• EXERCISE AIM
Pull out every line of the listing that contains the string "shown".

• ITEMS
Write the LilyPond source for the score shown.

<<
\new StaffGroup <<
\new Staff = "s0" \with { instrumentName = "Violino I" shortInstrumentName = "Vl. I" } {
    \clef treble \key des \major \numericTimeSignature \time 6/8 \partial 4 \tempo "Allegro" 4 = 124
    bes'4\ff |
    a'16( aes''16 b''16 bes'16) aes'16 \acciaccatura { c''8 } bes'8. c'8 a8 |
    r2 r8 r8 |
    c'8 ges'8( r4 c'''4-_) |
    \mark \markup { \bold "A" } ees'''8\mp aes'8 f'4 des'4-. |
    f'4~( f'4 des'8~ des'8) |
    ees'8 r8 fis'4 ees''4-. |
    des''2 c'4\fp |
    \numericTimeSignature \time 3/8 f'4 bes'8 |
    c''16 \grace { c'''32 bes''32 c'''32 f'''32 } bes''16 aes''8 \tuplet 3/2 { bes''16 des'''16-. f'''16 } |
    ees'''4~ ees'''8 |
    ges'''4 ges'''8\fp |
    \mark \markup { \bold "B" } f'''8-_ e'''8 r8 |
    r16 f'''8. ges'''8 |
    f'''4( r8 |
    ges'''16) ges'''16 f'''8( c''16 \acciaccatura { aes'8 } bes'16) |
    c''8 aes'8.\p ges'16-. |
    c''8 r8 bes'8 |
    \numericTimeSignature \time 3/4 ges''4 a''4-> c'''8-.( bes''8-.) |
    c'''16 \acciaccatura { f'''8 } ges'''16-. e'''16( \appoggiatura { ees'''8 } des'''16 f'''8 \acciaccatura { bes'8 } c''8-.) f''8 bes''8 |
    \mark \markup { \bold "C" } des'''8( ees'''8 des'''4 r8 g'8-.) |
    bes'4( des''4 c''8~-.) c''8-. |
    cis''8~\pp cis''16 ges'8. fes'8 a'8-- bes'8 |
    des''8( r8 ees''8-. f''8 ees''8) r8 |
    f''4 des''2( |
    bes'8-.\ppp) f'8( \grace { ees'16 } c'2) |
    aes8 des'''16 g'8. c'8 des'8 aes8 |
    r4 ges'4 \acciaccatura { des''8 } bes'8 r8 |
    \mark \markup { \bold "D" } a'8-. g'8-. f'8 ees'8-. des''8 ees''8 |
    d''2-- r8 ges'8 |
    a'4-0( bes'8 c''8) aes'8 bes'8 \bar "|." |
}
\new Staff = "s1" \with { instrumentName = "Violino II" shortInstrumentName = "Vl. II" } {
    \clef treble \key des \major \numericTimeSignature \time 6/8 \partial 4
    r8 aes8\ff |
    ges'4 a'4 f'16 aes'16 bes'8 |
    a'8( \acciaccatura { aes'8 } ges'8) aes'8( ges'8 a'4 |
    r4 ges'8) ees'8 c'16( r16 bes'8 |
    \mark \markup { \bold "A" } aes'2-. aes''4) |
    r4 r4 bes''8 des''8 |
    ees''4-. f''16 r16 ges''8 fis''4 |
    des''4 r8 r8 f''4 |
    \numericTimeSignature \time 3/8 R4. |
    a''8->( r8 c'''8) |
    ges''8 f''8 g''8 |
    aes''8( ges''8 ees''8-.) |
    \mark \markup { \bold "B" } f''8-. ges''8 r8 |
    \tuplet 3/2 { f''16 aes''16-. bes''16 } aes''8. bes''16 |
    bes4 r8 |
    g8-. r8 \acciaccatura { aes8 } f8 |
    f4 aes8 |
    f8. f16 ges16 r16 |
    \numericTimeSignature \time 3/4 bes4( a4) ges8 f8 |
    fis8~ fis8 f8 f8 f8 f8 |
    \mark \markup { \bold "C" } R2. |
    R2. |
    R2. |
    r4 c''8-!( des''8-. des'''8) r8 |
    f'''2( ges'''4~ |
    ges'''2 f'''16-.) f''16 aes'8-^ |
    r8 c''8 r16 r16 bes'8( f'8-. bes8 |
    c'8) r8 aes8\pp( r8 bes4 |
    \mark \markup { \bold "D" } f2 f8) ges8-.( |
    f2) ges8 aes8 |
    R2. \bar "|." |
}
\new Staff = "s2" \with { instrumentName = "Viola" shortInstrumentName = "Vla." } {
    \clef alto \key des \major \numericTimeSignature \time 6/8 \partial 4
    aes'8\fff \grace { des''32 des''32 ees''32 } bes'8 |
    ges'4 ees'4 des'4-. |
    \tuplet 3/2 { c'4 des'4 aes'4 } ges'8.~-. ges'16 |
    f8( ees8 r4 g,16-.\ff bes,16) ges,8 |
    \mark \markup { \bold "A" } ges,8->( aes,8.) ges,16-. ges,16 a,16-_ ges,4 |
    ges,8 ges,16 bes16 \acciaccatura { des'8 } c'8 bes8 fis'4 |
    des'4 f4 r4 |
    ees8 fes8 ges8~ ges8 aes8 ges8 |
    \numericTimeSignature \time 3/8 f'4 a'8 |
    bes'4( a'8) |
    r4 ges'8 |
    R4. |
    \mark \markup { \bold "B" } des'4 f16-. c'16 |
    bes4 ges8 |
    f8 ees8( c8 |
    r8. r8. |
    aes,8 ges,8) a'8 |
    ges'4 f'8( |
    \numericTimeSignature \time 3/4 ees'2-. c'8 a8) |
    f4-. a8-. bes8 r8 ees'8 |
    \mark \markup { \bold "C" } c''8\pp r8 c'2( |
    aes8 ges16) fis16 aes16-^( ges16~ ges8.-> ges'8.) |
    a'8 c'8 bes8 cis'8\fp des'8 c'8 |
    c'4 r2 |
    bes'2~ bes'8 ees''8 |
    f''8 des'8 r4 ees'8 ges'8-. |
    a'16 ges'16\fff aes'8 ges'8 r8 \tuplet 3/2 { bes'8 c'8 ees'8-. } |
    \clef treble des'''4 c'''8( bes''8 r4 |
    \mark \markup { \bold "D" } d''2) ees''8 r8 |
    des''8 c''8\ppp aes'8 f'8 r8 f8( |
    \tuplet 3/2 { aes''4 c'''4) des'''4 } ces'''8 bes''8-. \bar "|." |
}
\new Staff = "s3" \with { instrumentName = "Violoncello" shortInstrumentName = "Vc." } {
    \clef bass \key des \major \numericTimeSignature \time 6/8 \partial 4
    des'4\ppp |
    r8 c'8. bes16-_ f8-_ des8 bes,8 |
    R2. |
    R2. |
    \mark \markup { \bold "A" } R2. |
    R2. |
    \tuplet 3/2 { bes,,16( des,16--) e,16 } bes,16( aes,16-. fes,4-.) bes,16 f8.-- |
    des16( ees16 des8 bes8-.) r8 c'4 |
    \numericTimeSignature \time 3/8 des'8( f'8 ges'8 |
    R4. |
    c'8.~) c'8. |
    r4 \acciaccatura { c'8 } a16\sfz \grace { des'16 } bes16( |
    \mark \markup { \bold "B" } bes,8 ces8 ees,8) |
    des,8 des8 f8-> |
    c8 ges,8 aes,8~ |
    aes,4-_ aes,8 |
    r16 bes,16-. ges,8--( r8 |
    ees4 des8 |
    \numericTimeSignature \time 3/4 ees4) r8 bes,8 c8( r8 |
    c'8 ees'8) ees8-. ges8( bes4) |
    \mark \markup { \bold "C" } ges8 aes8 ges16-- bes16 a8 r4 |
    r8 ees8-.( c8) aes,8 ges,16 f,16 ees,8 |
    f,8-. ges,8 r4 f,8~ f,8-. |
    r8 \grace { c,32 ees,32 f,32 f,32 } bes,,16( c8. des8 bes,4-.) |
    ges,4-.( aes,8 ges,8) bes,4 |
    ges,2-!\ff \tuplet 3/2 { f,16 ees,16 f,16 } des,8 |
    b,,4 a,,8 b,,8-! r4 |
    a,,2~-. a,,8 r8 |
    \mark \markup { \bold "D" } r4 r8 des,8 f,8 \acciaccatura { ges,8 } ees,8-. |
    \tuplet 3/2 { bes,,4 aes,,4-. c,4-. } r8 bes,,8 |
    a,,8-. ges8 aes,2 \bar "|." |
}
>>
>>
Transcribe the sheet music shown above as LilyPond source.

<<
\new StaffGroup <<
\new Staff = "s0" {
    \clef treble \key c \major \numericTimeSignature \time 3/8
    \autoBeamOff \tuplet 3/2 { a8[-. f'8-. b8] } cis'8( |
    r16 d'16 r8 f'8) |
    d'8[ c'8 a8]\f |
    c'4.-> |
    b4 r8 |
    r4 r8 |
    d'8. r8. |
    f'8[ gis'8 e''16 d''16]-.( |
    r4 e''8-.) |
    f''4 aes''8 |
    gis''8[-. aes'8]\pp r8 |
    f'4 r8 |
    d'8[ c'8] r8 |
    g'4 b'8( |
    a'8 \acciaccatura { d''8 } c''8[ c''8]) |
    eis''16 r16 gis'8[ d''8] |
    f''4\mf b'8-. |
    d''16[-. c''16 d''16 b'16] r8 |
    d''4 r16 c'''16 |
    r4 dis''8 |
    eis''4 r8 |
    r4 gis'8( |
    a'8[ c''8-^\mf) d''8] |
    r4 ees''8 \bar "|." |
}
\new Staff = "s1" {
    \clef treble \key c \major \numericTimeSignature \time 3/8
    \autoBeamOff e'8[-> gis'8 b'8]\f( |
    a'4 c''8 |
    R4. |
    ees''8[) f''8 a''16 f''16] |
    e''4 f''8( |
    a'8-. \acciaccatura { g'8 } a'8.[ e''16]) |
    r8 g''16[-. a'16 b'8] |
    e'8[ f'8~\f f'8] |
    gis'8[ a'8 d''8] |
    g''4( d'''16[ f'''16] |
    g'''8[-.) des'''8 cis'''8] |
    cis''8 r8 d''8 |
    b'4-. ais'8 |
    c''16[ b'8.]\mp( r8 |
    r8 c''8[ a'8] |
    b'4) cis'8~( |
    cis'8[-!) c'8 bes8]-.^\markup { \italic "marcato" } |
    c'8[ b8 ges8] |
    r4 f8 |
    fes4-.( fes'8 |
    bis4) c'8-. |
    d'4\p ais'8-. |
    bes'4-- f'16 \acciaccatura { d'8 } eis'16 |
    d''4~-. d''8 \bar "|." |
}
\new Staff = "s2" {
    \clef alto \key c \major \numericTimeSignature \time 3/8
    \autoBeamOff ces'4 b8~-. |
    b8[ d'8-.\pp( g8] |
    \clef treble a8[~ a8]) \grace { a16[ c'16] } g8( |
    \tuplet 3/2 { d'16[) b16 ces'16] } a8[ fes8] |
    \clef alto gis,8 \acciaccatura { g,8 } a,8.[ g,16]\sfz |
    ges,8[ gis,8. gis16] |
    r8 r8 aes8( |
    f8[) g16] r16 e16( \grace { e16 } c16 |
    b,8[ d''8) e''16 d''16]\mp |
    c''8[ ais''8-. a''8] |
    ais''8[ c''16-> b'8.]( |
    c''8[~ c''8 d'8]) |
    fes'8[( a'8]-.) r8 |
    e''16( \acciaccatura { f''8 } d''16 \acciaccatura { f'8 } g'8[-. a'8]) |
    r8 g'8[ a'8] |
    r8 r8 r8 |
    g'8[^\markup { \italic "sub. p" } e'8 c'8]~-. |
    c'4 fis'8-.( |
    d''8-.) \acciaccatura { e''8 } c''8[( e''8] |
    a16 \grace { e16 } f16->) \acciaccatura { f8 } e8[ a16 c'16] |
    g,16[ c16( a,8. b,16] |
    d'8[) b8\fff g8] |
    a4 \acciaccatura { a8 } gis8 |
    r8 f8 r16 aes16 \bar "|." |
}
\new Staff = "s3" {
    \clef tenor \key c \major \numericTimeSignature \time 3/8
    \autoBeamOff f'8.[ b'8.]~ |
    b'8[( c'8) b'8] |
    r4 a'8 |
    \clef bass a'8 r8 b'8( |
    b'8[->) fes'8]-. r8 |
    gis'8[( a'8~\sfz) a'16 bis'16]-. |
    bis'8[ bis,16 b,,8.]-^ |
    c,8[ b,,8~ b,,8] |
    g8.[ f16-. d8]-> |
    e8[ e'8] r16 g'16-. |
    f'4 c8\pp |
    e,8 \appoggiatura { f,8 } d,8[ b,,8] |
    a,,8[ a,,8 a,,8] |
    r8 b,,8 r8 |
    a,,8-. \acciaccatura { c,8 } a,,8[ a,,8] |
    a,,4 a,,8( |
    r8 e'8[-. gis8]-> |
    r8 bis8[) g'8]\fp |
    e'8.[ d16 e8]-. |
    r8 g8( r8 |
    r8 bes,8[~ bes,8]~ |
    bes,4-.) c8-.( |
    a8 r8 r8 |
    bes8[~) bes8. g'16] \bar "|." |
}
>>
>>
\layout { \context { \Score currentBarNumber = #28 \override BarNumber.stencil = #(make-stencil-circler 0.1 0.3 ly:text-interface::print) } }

• WORKED ANSWER
Write the LilyPond source for the score shown.
Transcribe the sheet music shown above as LilyPond source.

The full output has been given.